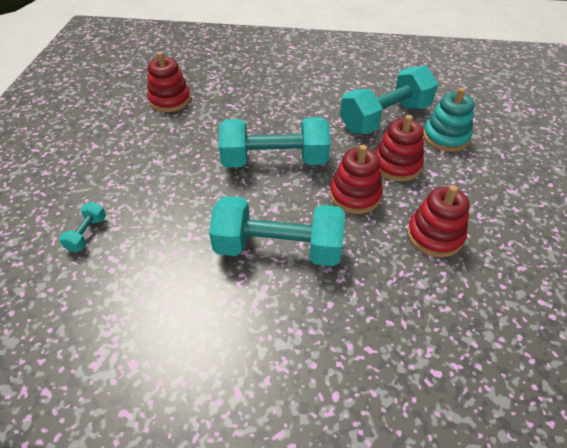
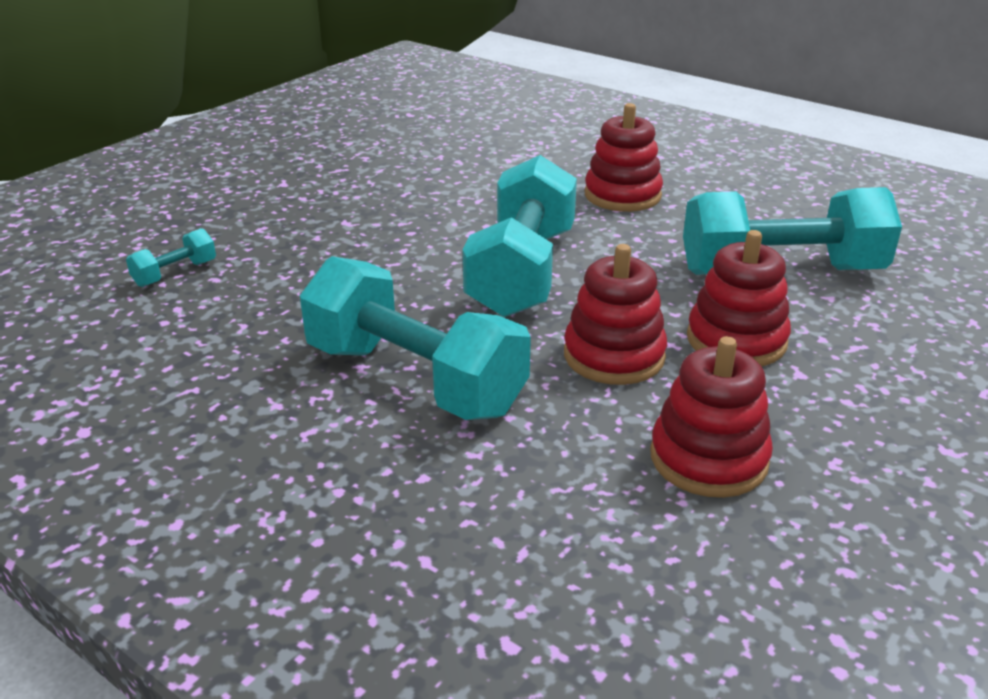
camera: 30 degrees right, 15 degrees down
(170, 100) = (437, 160): red stacking toy -> red stacking toy (622, 195)
(274, 160) = (522, 272): turquoise dumbbell -> turquoise dumbbell turned 75 degrees clockwise
(445, 137) = (880, 330): turquoise stacking toy -> none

Action item
Each line of the listing above that includes the word "turquoise" should be copied.

Result of this task
(274, 160) = (522, 272): turquoise dumbbell -> turquoise dumbbell turned 75 degrees clockwise
(445, 137) = (880, 330): turquoise stacking toy -> none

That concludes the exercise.